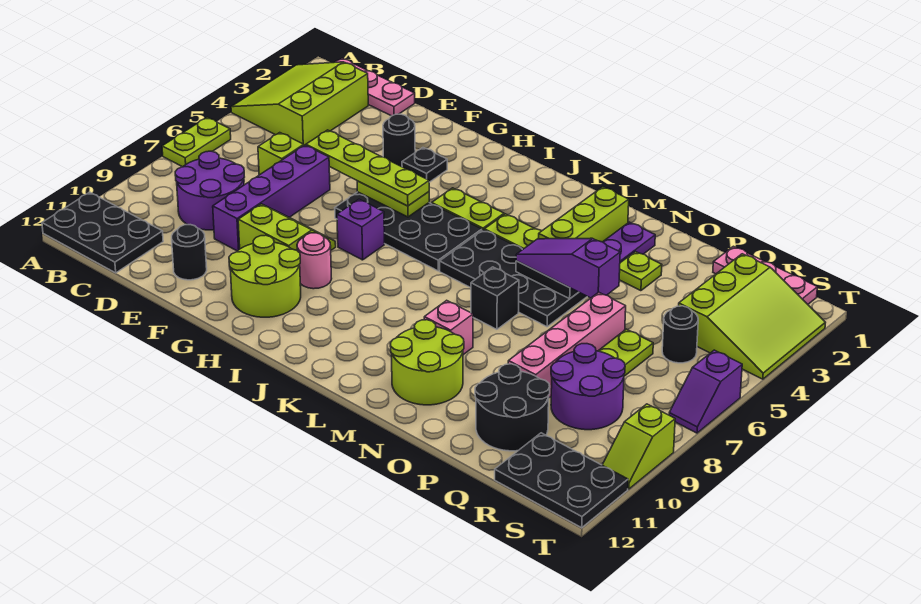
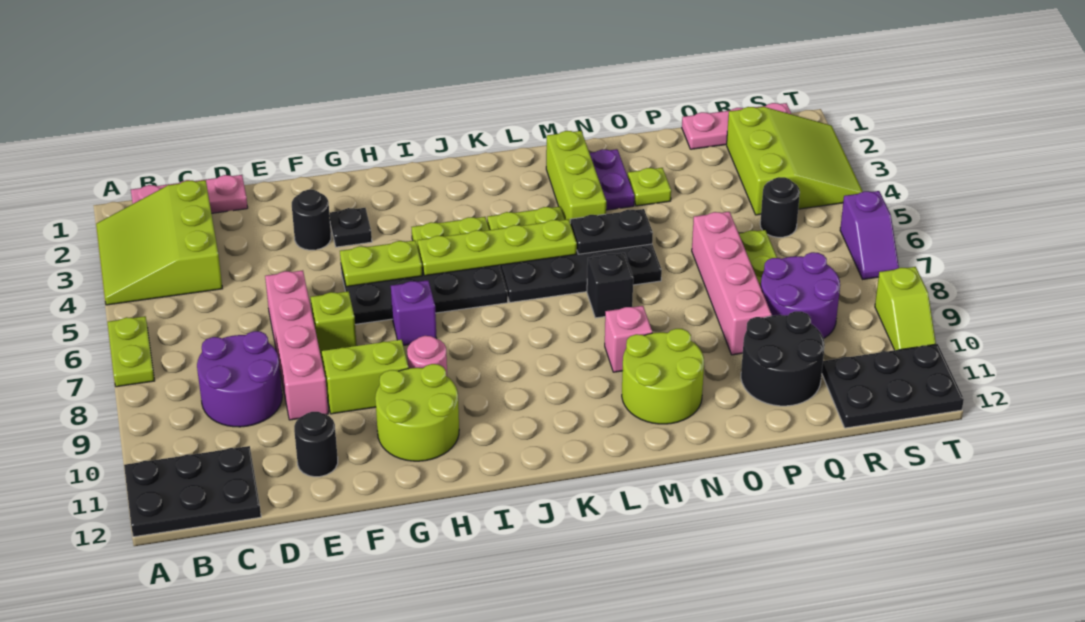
lime brick D6 level 1 -> lime brick F7 level 1
lime plate E5:H5 level 3 -> lime plate I5:L5 level 2
purple brick E6:E9 level 1 -> pink brick E6:E9 level 1
purple slope M5:O5 level 3 top O -> none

▶ WORK ORDER: Return the full listing above exactly as written, and omit the pictures.

▶ SOLUTION FOR THIS TASK:
lime brick D6 level 1 -> lime brick F7 level 1
lime plate E5:H5 level 3 -> lime plate I5:L5 level 2
purple brick E6:E9 level 1 -> pink brick E6:E9 level 1
purple slope M5:O5 level 3 top O -> none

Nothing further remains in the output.